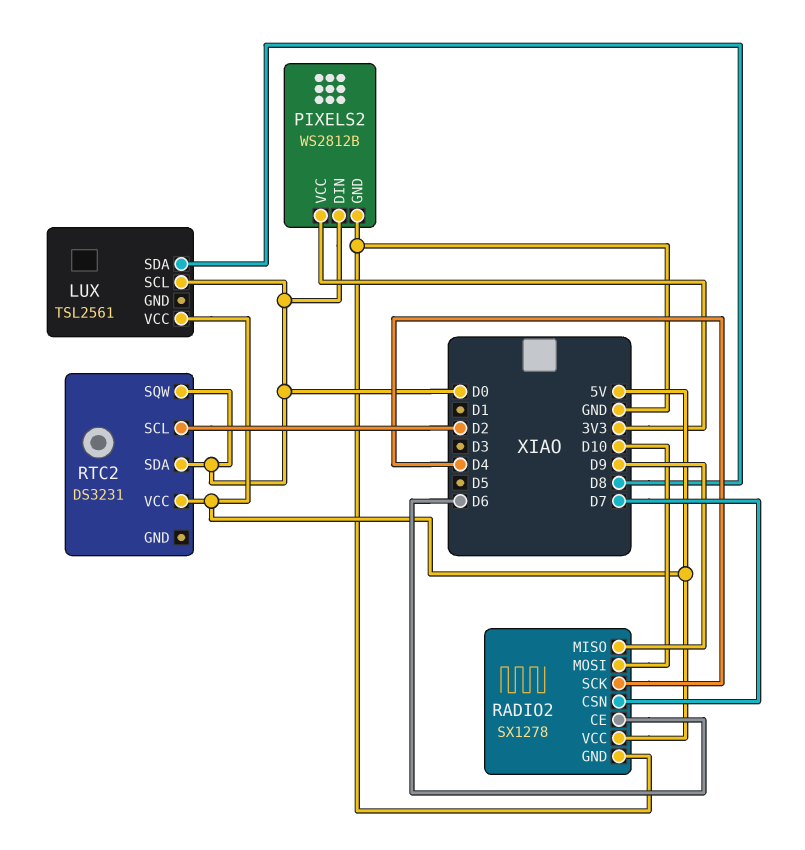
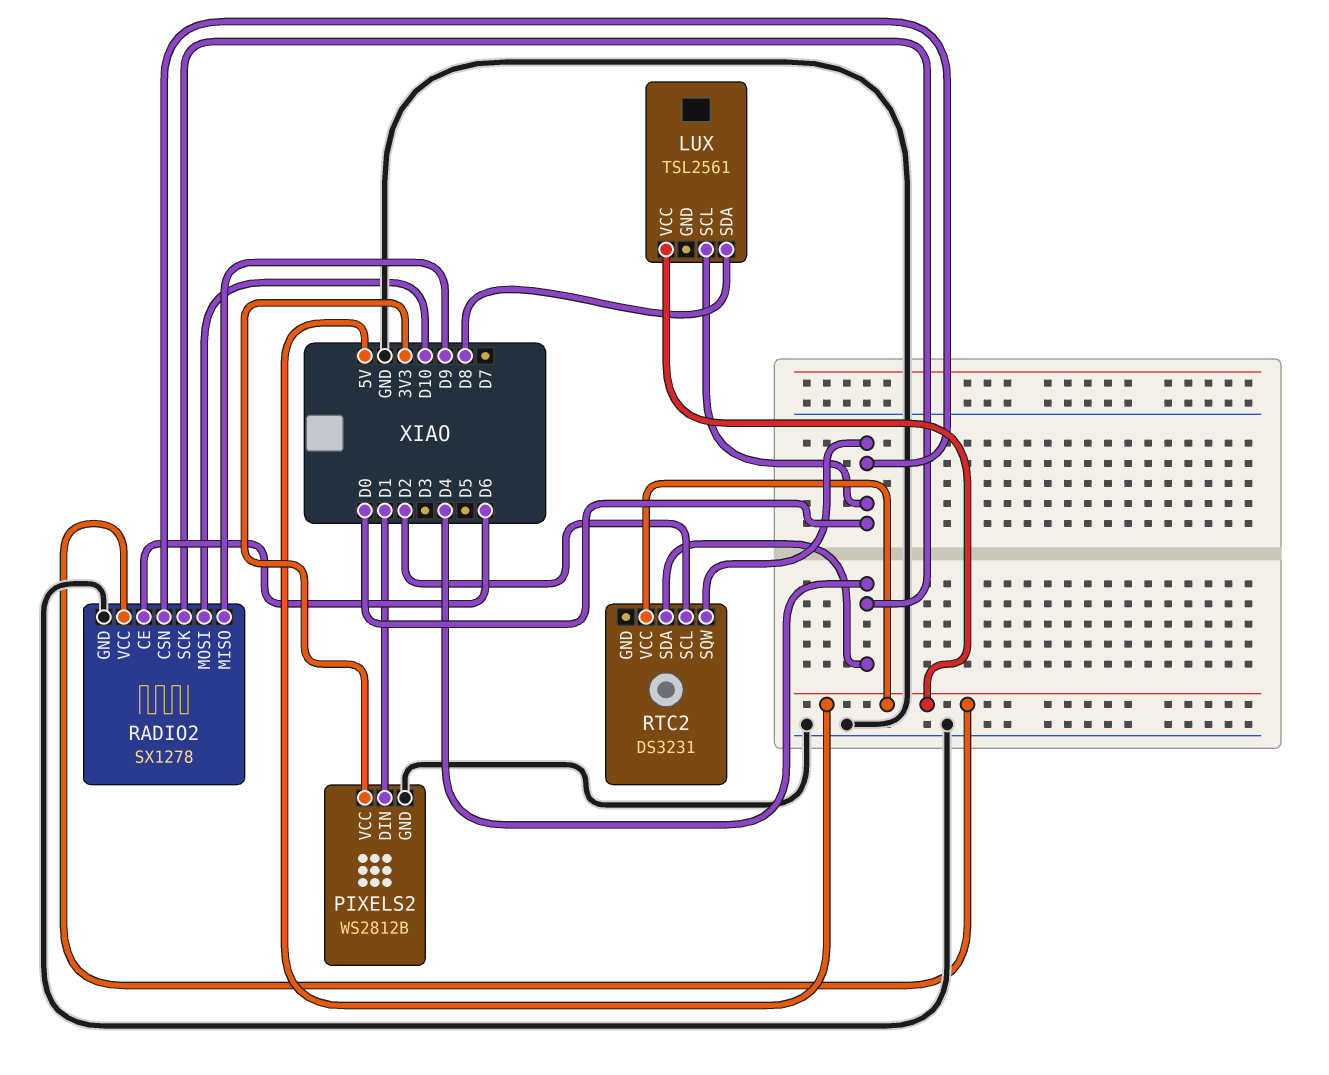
PIXELS2 pin DIN: D0 -> D1
RADIO2 pin CSN: D7 -> D0
RTC2 pin SDA: D0 -> D4

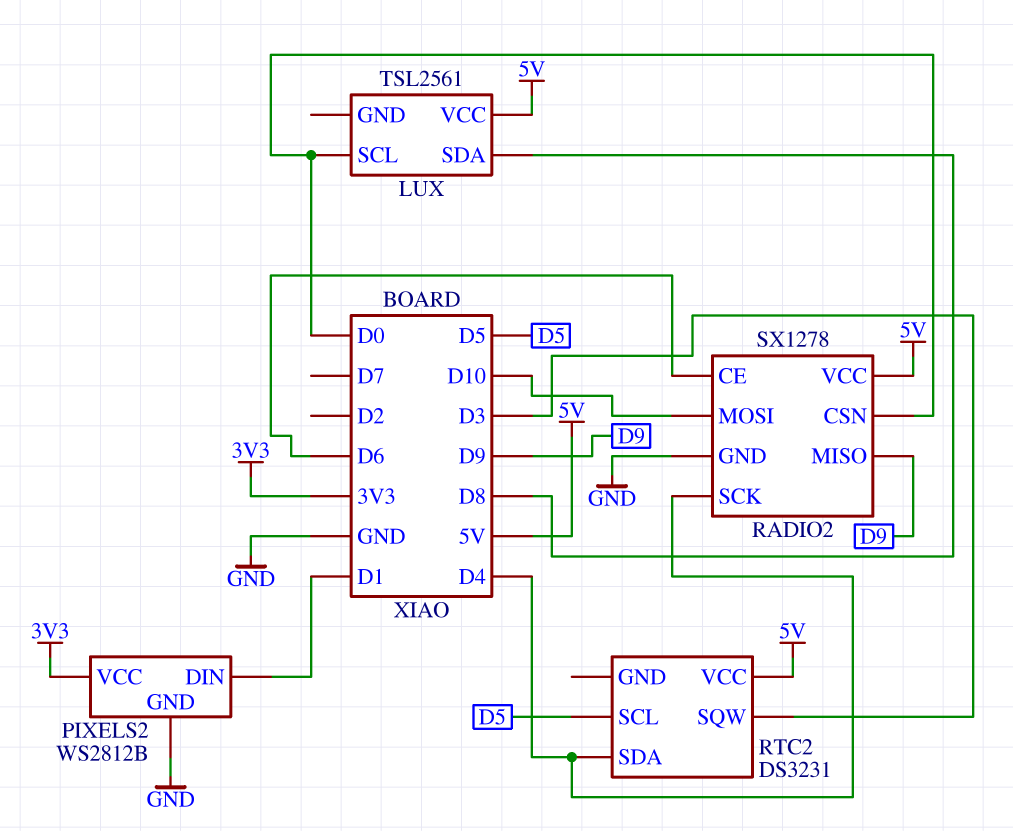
RTC2 pin SCL: D2 -> D5
RTC2 pin SQW: D0 -> D3

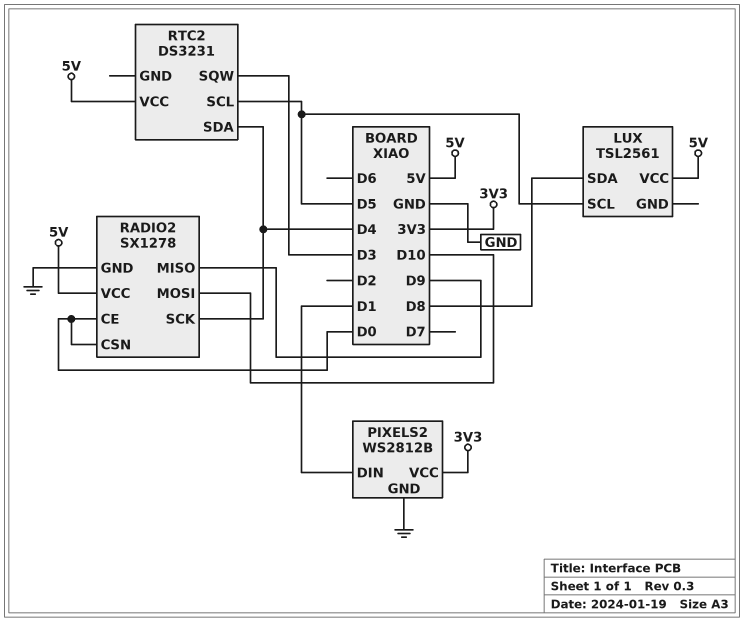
LUX pin SCL: D0 -> D5
RADIO2 pin CE: D6 -> D0

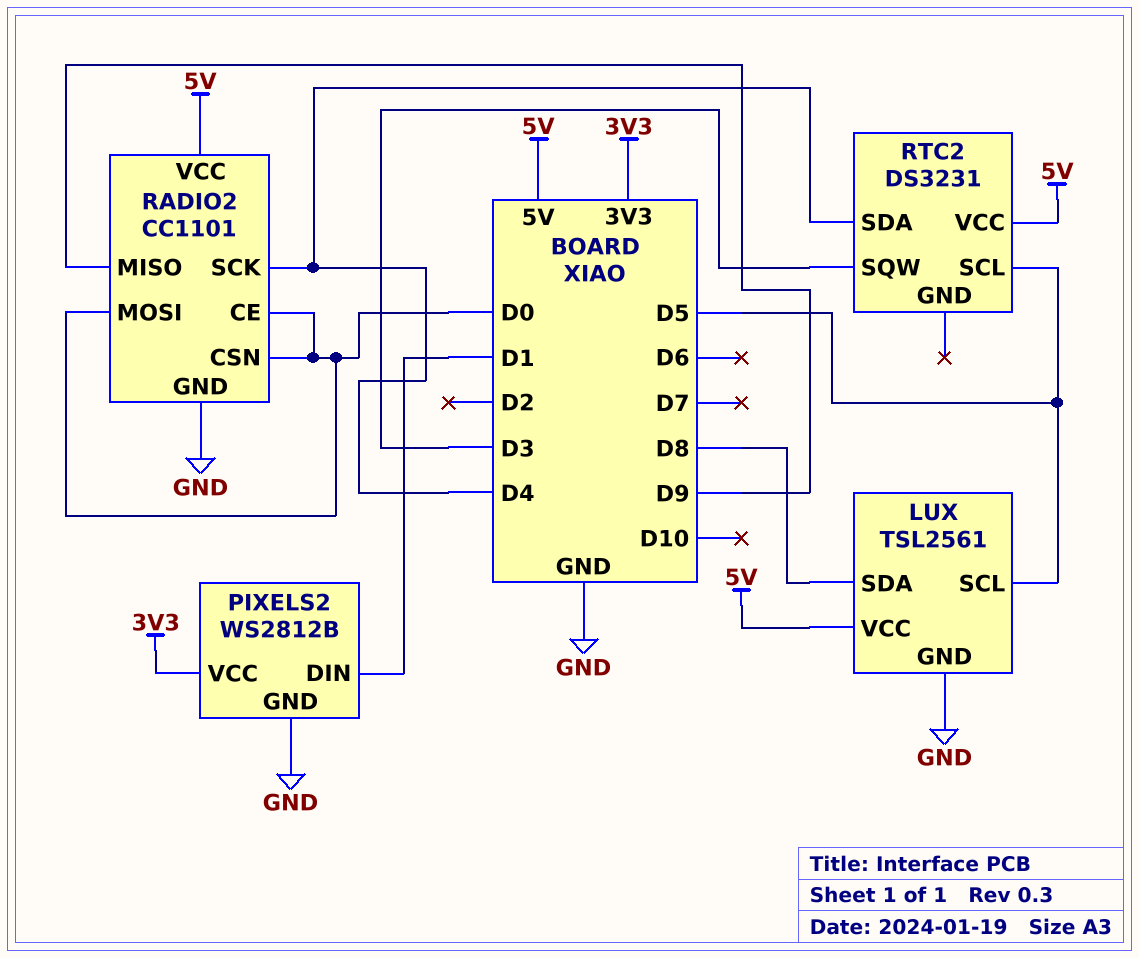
LUX pin GND: none -> GND
RADIO2: SX1278 -> CC1101
RADIO2 pin MOSI: D10 -> D0

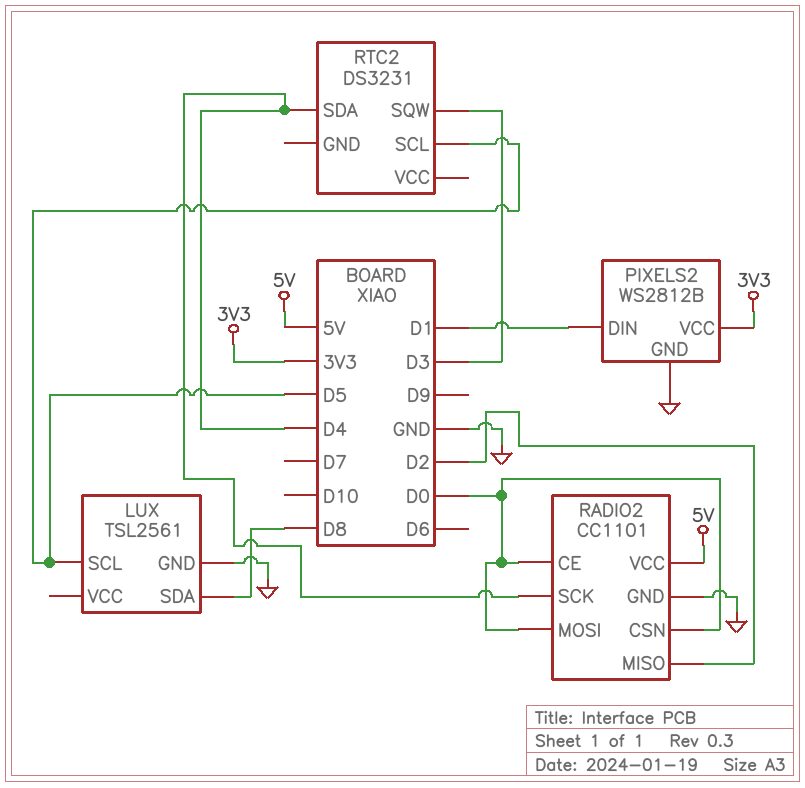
LUX pin VCC: 5V -> none
RADIO2 pin MISO: D9 -> D2
RTC2 pin VCC: 5V -> none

Exercise brief>
Within the material, count each line that includes the word "none", and give the total by itself.

Solution to this problem>
3